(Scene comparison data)
****

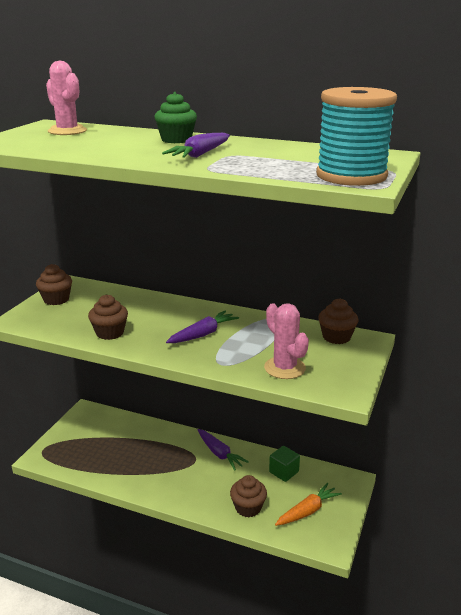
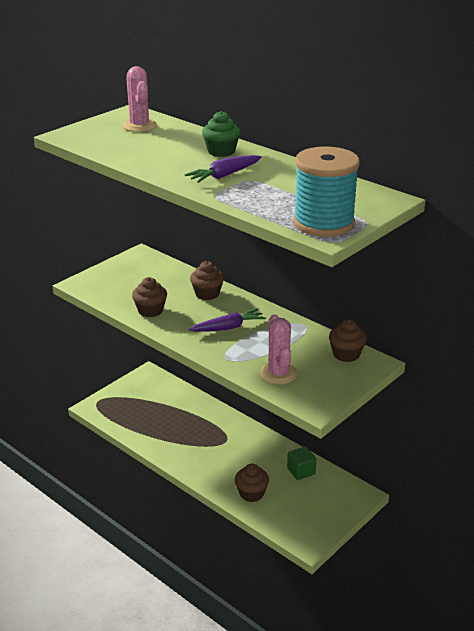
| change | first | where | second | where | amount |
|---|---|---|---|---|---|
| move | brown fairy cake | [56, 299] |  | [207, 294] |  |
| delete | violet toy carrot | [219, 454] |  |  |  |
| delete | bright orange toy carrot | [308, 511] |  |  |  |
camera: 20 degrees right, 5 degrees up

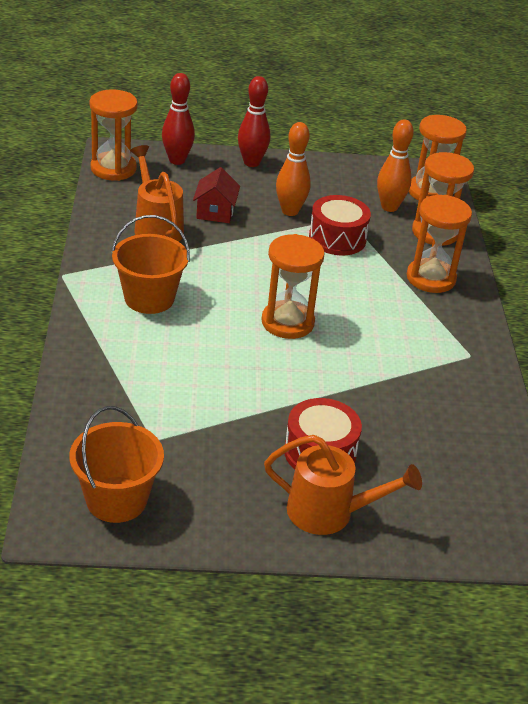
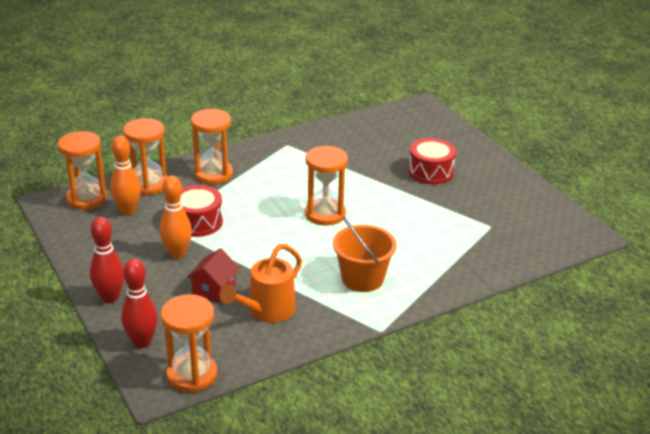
| change | first | where | second | where | amount |
|---|---|---|---|---|---|
| delete | bright orange bucket | [116, 499] |  |  |  |
| rotate | crimson toy house | [215, 212] |  | [214, 289] | 45 degrees counterclockwise |
| delete | bright orange sprinkling can | [330, 512] |  |  |  |
camera: 115 degrees left, 5 degrees down

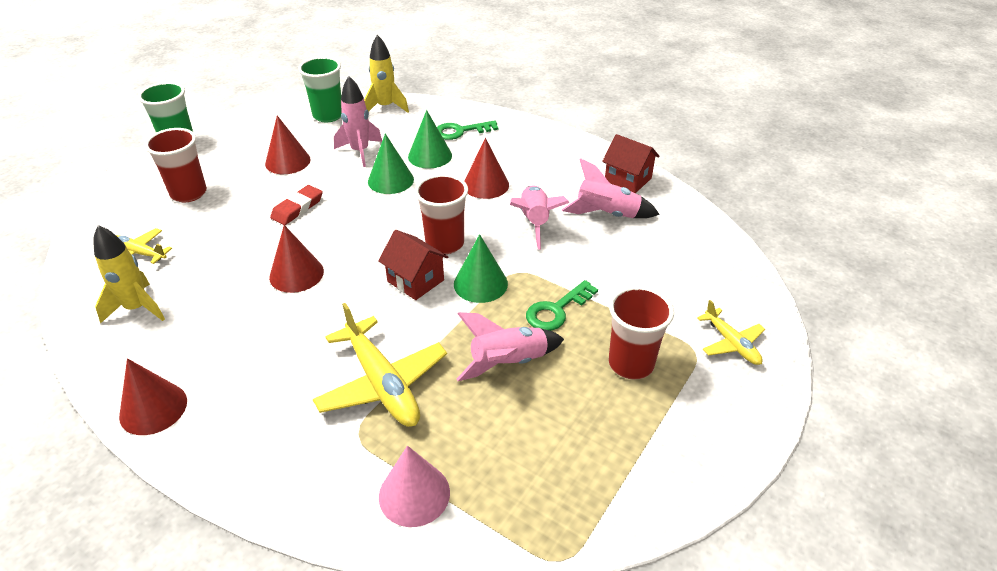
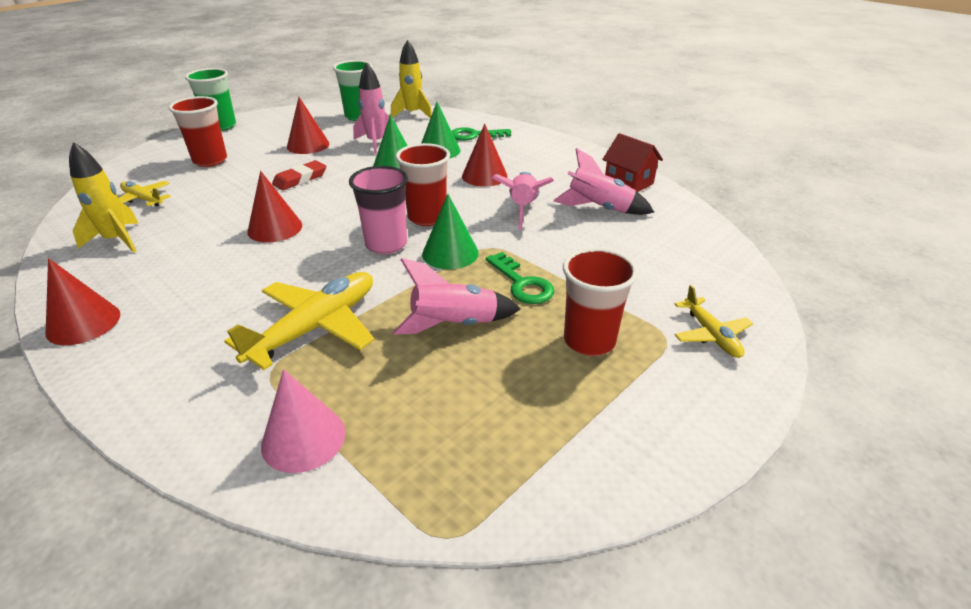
| change | first | where | second | where | amount |
|---|---|---|---|---|---|
| rotate | bright yellow toy plane | [382, 383] |  | [315, 328] | 120 degrees counterclockwise |
| replace | crimson toy house | [415, 281] | pink tumbler | [386, 244] |  |
| rotate | green latchkey | [557, 310] |  | [522, 283] | 90 degrees counterclockwise |
camera: 10 degrees right, 5 degrees down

****

## [ACTIVITY]
Your answer must be an exact copy of every entry, with the pictures left out.

## [ANSWER AREA]
| change | first | where | second | where | amount |
|---|---|---|---|---|---|
| move | brown fairy cake | [56, 299] |  | [207, 294] |  |
| delete | violet toy carrot | [219, 454] |  |  |  |
| delete | bright orange toy carrot | [308, 511] |  |  |  |
camera: 20 degrees right, 5 degrees up

| change | first | where | second | where | amount |
|---|---|---|---|---|---|
| delete | bright orange bucket | [116, 499] |  |  |  |
| rotate | crimson toy house | [215, 212] |  | [214, 289] | 45 degrees counterclockwise |
| delete | bright orange sprinkling can | [330, 512] |  |  |  |
camera: 115 degrees left, 5 degrees down

| change | first | where | second | where | amount |
|---|---|---|---|---|---|
| rotate | bright yellow toy plane | [382, 383] |  | [315, 328] | 120 degrees counterclockwise |
| replace | crimson toy house | [415, 281] | pink tumbler | [386, 244] |  |
| rotate | green latchkey | [557, 310] |  | [522, 283] | 90 degrees counterclockwise |
camera: 10 degrees right, 5 degrees down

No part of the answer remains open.